▸ Records for the exercise
────

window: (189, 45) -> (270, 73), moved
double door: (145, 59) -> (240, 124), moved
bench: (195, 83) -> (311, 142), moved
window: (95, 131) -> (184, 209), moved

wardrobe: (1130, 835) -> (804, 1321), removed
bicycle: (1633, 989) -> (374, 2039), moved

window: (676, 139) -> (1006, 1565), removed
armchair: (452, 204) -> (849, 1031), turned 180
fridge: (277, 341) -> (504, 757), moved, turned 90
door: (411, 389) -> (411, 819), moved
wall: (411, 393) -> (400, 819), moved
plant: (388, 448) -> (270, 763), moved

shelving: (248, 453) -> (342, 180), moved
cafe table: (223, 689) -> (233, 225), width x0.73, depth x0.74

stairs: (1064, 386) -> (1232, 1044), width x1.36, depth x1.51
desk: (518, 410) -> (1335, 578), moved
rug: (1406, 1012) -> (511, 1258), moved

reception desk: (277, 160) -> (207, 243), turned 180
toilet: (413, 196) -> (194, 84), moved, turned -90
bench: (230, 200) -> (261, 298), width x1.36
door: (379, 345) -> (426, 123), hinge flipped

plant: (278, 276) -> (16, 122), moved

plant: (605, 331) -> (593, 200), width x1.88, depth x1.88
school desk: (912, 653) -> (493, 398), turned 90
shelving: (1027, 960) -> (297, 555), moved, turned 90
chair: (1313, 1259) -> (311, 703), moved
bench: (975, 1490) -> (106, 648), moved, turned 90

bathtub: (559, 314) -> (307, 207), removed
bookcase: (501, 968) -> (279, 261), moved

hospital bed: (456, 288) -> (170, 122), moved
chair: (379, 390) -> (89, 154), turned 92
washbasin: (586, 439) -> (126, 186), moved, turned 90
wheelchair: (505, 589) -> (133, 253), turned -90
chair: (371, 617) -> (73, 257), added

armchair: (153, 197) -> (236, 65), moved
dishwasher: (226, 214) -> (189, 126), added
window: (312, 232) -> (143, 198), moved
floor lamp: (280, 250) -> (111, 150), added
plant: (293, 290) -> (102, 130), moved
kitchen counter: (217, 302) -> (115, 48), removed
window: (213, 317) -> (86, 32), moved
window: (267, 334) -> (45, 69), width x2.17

────

▸ Task goal
Give back only the lines from the one containing "plant: (293, 290) -> (102, 130), moved" through the final line of the entries above, exactly as written, both included.

▸ Exercise result
plant: (293, 290) -> (102, 130), moved
kitchen counter: (217, 302) -> (115, 48), removed
window: (213, 317) -> (86, 32), moved
window: (267, 334) -> (45, 69), width x2.17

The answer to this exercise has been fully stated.